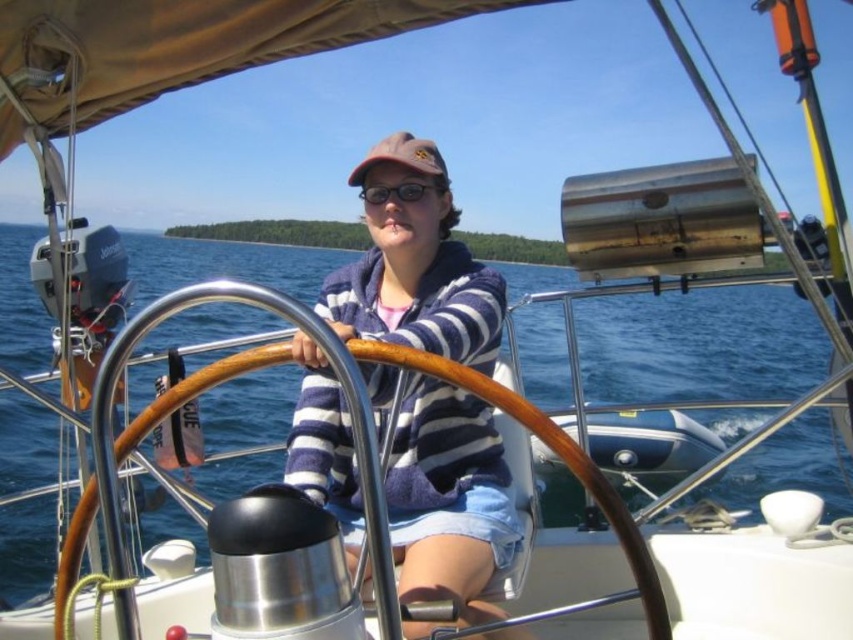
You are standing on the deck of the sailboat and want to move from point A to point B. Point A is at coordinates point (416,419) and point B is at coordinates point (651,573). Which point is closer to you when you are facing the front of the boat?

Point A at coordinates point (416,419) is closer to you because it is further to the viewer than point B at coordinates point (651,573).

You are a sailor trying to adjust your transparent plastic goggles at center while holding onto the wooden at center. Which object should you move first to make the adjustment?

You should move the wooden at center first because it is positioned on the right side of the transparent plastic goggles at center, so moving it away would allow better access to adjust the goggles.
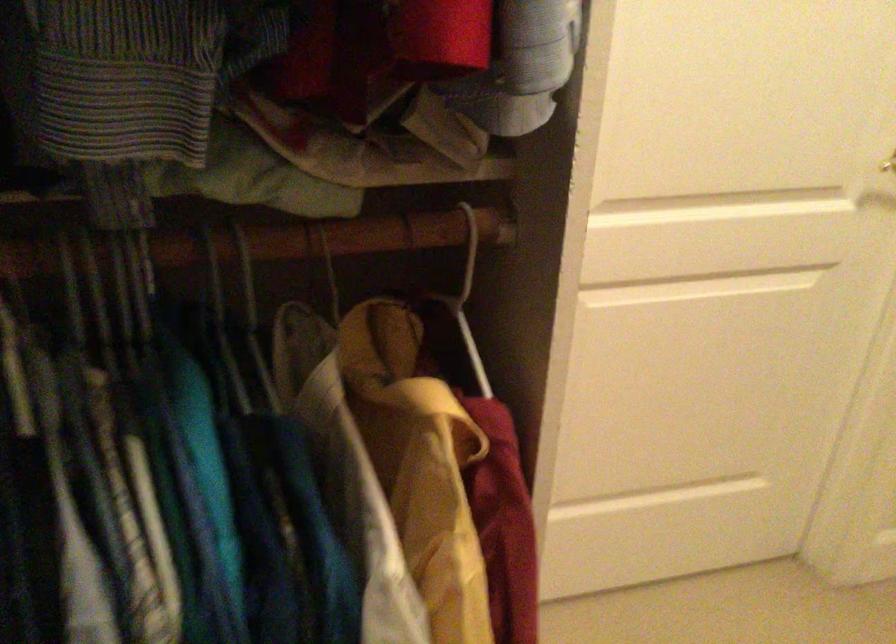
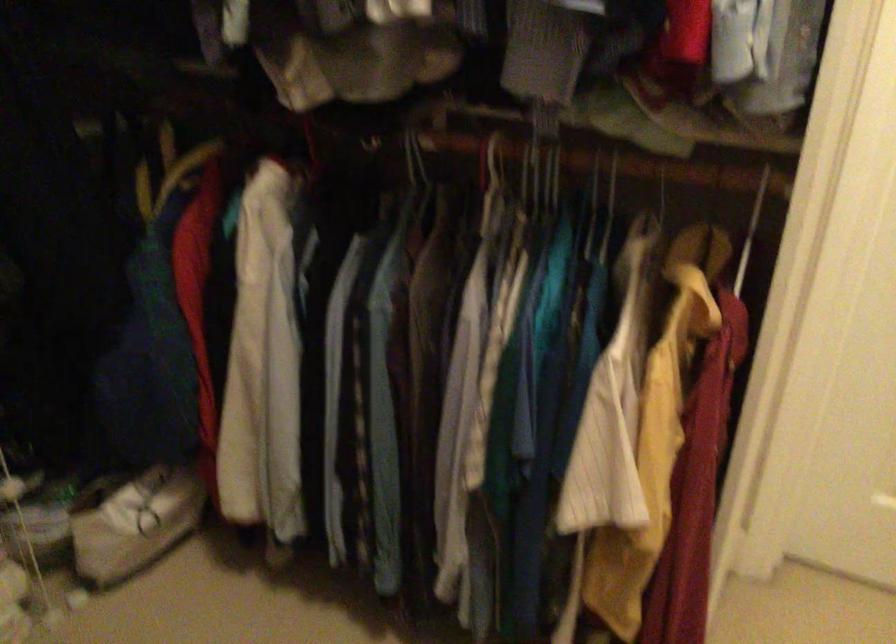
Where in the second image is the point corresponding to pixel 134 290 from the first image?

(554, 176)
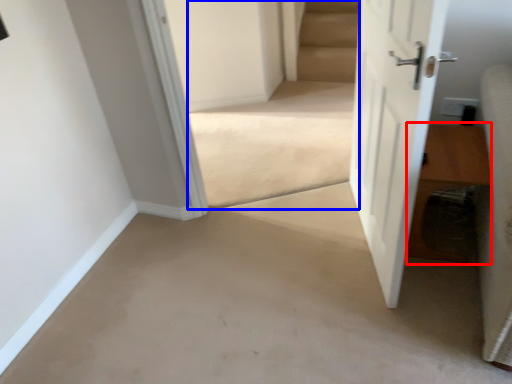
Question: Which point is closer to the camera, hardwood (highlighted by a red box) or stairwell (highlighted by a blue box)?

Choices:
 (A) hardwood
 (B) stairwell

Answer: (A)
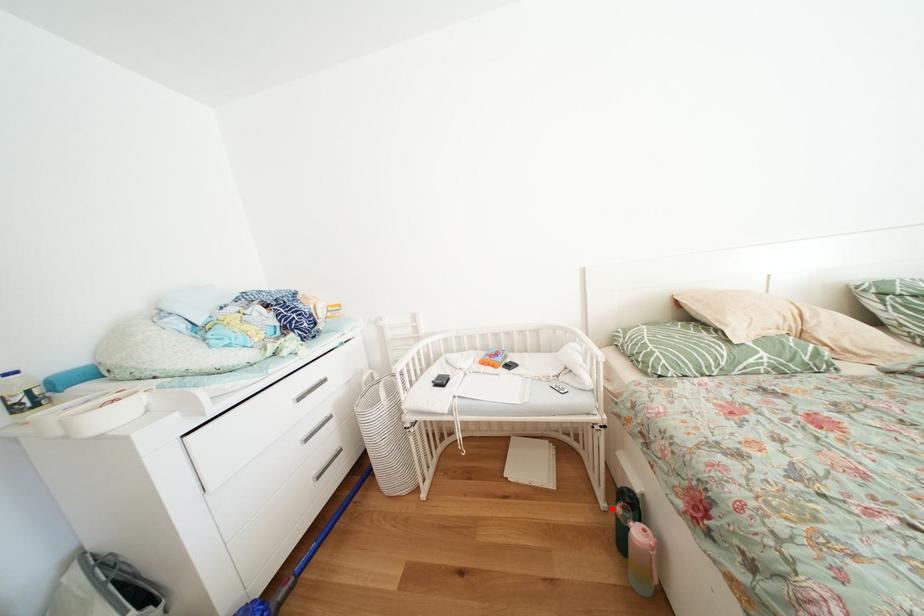
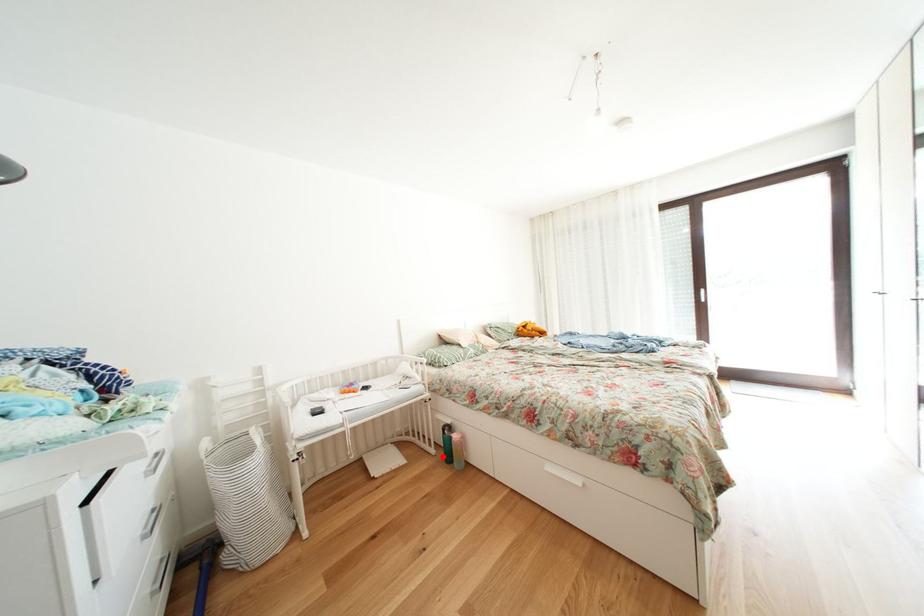
I am providing you with two images of the same scene from different viewpoints. A red point is marked on the first image and another point is marked on the second image. Does the point marked in image1 correspond to the same location as the one in image2?

Yes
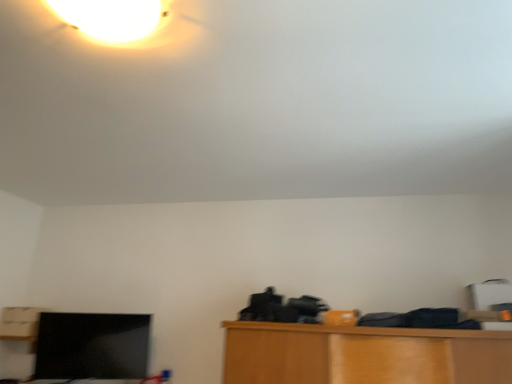
What is the approximate width of matte wood cabinet at lower left?

It is 8.14 inches.

This screenshot has width=512, height=384. Describe the element at coordinates (19, 323) in the screenshot. I see `matte wood cabinet at lower left` at that location.

Where is `matte wood cabinet at lower left`? matte wood cabinet at lower left is located at coordinates (19, 323).

Locate an element on the screen. matte wood cabinet at lower left is located at coordinates (19, 323).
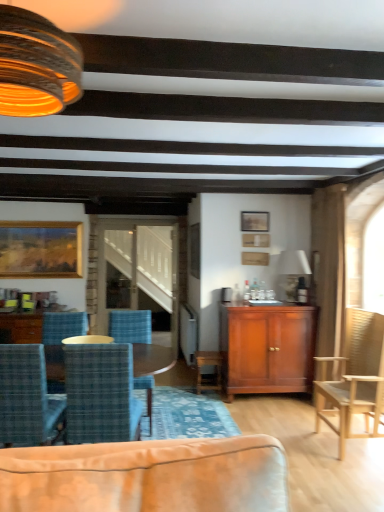
Question: Is blue plaid fabric chair at center, which ranks as the 2th chair in right-to-left order, wider or thinner than wooden picture frame at upper center, arranged as the second picture frame when viewed from the right?

Choices:
 (A) thin
 (B) wide

Answer: (B)

Question: Is point (119, 364) positioned closer to the camera than point (258, 211)?

Choices:
 (A) closer
 (B) farther

Answer: (A)

Question: Which object is positioned closest to the wooden picture frame at upper center, which ranks as the 3th picture frame in left-to-right order?

Choices:
 (A) wooden glossy coffee table at lower left
 (B) wooden chair at right
 (C) matte wood cabinet at center
 (D) matte glass lampshade at upper left, arranged as the 2th lamp when viewed from the right
 (E) blue plaid fabric chair at center, which ranks as the 2th chair in right-to-left order

Answer: (B)

Question: Based on their relative distances, which object is nearer to the matte glass lampshade at upper left, arranged as the first lamp when viewed from the front?

Choices:
 (A) matte wood cabinet at center
 (B) wooden picture frame at upper center, the second picture frame positioned from the left
 (C) wooden picture frame at upper center, which ranks as the 3th picture frame in left-to-right order
 (D) blue plaid chair at center, the second chair when ordered from left to right
 (E) blue plaid fabric chair at center, which ranks as the 2th chair in right-to-left order

Answer: (E)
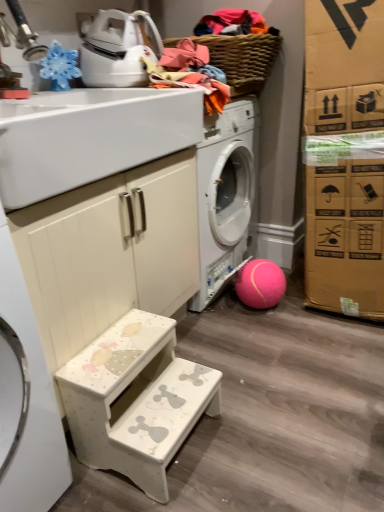
Question: Considering the positions of white glossy sink at upper left and white painted wood step stool at lower left in the image, is white glossy sink at upper left wider or thinner than white painted wood step stool at lower left?

Choices:
 (A) wide
 (B) thin

Answer: (A)

Question: In terms of size, does white glossy sink at upper left appear bigger or smaller than white painted wood step stool at lower left?

Choices:
 (A) big
 (B) small

Answer: (A)

Question: Considering the real-world distances, which object is closest to the white painted wood cabinet at lower left?

Choices:
 (A) white glossy sink at upper left
 (B) soft cotton clothes at upper center
 (C) pink rubber ball at lower right
 (D) white painted wood step stool at lower left
 (E) woven brown basket at upper center

Answer: (A)

Question: Based on their relative distances, which object is farther from the soft cotton clothes at upper center?

Choices:
 (A) woven brown basket at upper center
 (B) white glossy sink at upper left
 (C) pink rubber ball at lower right
 (D) white painted wood step stool at lower left
 (E) white painted wood cabinet at lower left

Answer: (D)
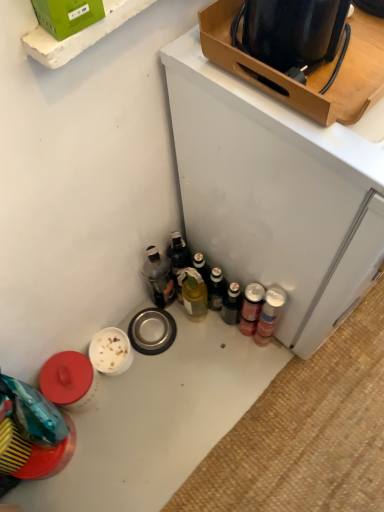
Question: Is white glossy table at lower left thinner than metallic silver canisters at lower right?

Choices:
 (A) yes
 (B) no

Answer: (B)

Question: Is white glossy table at lower left aimed at metallic silver canisters at lower right?

Choices:
 (A) yes
 (B) no

Answer: (B)

Question: Would you say white glossy table at lower left contains metallic silver canisters at lower right?

Choices:
 (A) no
 (B) yes

Answer: (A)

Question: From a real-world perspective, is white glossy table at lower left positioned under metallic silver canisters at lower right based on gravity?

Choices:
 (A) no
 (B) yes

Answer: (B)

Question: Is the surface of white glossy table at lower left in direct contact with metallic silver canisters at lower right?

Choices:
 (A) yes
 (B) no

Answer: (B)

Question: From the image's perspective, is translucent glass bottle at center, which is the 3th bottle from left to right, positioned above or below translucent glass bottle at center, marked as the 1th bottle in a left-to-right arrangement?

Choices:
 (A) below
 (B) above

Answer: (A)

Question: Is point (200, 315) closer or farther from the camera than point (160, 266)?

Choices:
 (A) farther
 (B) closer

Answer: (A)

Question: In terms of size, does translucent glass bottle at center, the second bottle when ordered from right to left, appear bigger or smaller than translucent glass bottle at center, marked as the 1th bottle in a left-to-right arrangement?

Choices:
 (A) small
 (B) big

Answer: (A)

Question: In the image, is translucent glass bottle at center, which is the 3th bottle from left to right, on the left side or the right side of translucent glass bottle at center, marked as the 1th bottle in a left-to-right arrangement?

Choices:
 (A) right
 (B) left

Answer: (A)

Question: Relative to green cardboard box at upper left, placed as the 2th box when sorted from back to front, is metallic silver can at lower right, the 4th bottle in the left-to-right sequence, in front or behind?

Choices:
 (A) front
 (B) behind

Answer: (B)

Question: In terms of height, does metallic silver can at lower right, which ranks as the 1th bottle in right-to-left order, look taller or shorter compared to green cardboard box at upper left, which is counted as the first box, starting from the front?

Choices:
 (A) short
 (B) tall

Answer: (B)

Question: Is metallic silver can at lower right, the 4th bottle in the left-to-right sequence, inside the boundaries of green cardboard box at upper left, which is counted as the first box, starting from the front, or outside?

Choices:
 (A) inside
 (B) outside

Answer: (B)

Question: From the image's perspective, relative to green cardboard box at upper left, acting as the second box starting from the right, is metallic silver can at lower right, the 4th bottle in the left-to-right sequence, above or below?

Choices:
 (A) above
 (B) below

Answer: (B)

Question: Is point (193, 315) positioned closer to the camera than point (253, 300)?

Choices:
 (A) farther
 (B) closer

Answer: (A)

Question: In terms of height, does translucent glass bottle at center, which is the 3th bottle from left to right, look taller or shorter compared to metallic silver can at lower right?

Choices:
 (A) short
 (B) tall

Answer: (B)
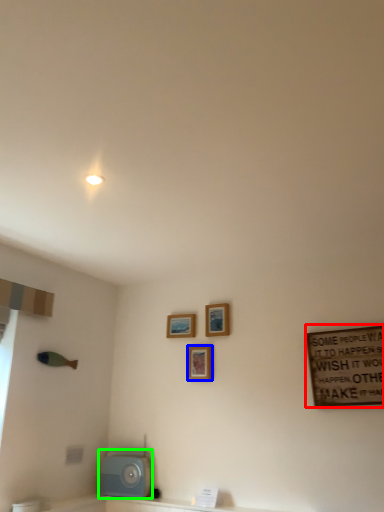
Question: Which object is the farthest from bulletin board (highlighted by a red box)? Choose among these: picture frame (highlighted by a blue box) or appliance (highlighted by a green box).

Choices:
 (A) picture frame
 (B) appliance

Answer: (B)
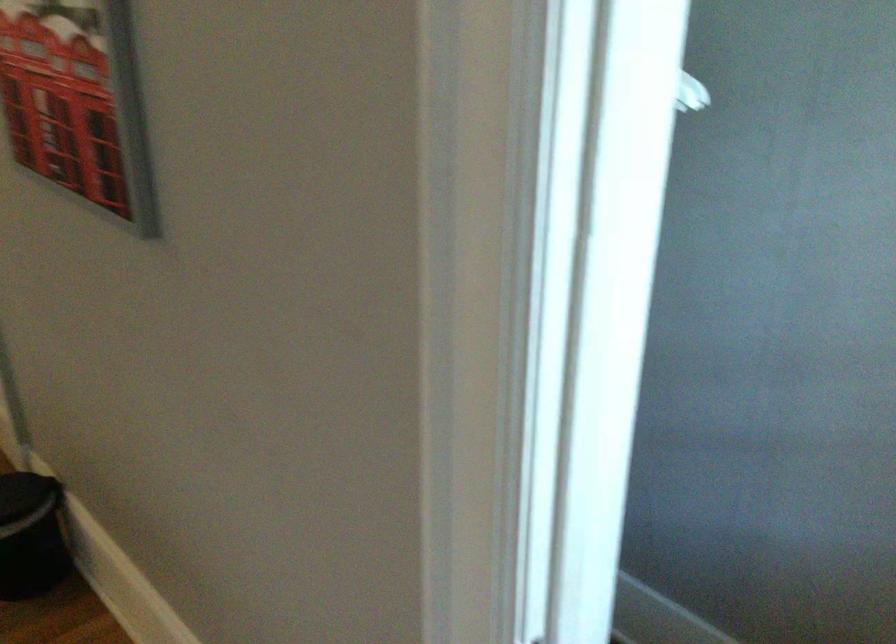
I want to click on white clothes hanger, so click(x=691, y=93).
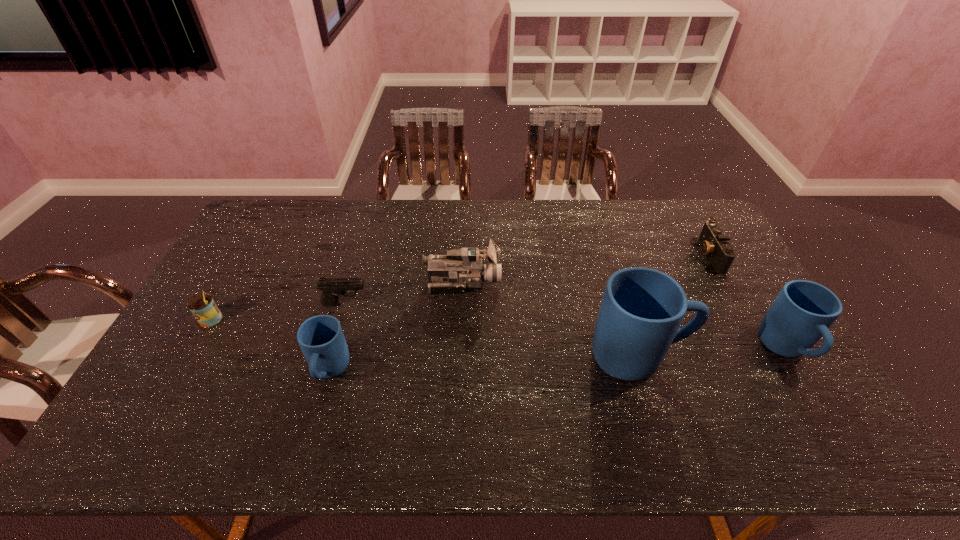
This screenshot has width=960, height=540. I want to click on vacant space located on the front-facing side of the camcorder, so click(557, 282).

Find the location of a particular element. blank space located on the front of the leftmost object is located at coordinates (194, 349).

Locate an element on the screen. The width and height of the screenshot is (960, 540). vacant area located 0.100m on the front-facing side of the camera is located at coordinates (667, 255).

This screenshot has height=540, width=960. In order to click on free space located 0.140m on the front-facing side of the camera in this screenshot , I will do `click(655, 255)`.

Find the location of a particular element. The width and height of the screenshot is (960, 540). free region located on the front-facing side of the camera is located at coordinates (629, 255).

The height and width of the screenshot is (540, 960). Find the location of `vacant space positioned 0.090m at the barrel of the fifth nearest object`. vacant space positioned 0.090m at the barrel of the fifth nearest object is located at coordinates (398, 303).

This screenshot has width=960, height=540. What are the coordinates of `object situated at the far edge` in the screenshot? It's located at (714, 244).

The height and width of the screenshot is (540, 960). Find the location of `object located at the left edge`. object located at the left edge is located at coordinates (204, 309).

This screenshot has height=540, width=960. In order to click on mug that is at the right edge in this screenshot , I will do `click(803, 311)`.

This screenshot has height=540, width=960. I want to click on camera that is at the right edge, so click(714, 244).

=-=-=-=-=

_Exercise_.
Please show every line in the records above that contains the word "cardboard". Case counts.

_Written answer_.
Question: Relative to green cardboard box at upper left, placed as the 2th box when sorted from back to front, is metallic silver can at lower right, the 4th bottle in the left-to-right sequence, in front or behind?
Question: In terms of height, does metallic silver can at lower right, which ranks as the 1th bottle in right-to-left order, look taller or shorter compared to green cardboard box at upper left, which is counted as the first box, starting from the front?
Question: Is metallic silver can at lower right, the 4th bottle in the left-to-right sequence, inside the boundaries of green cardboard box at upper left, which is counted as the first box, starting from the front, or outside?
Question: From the image's perspective, relative to green cardboard box at upper left, acting as the second box starting from the right, is metallic silver can at lower right, the 4th bottle in the left-to-right sequence, above or below?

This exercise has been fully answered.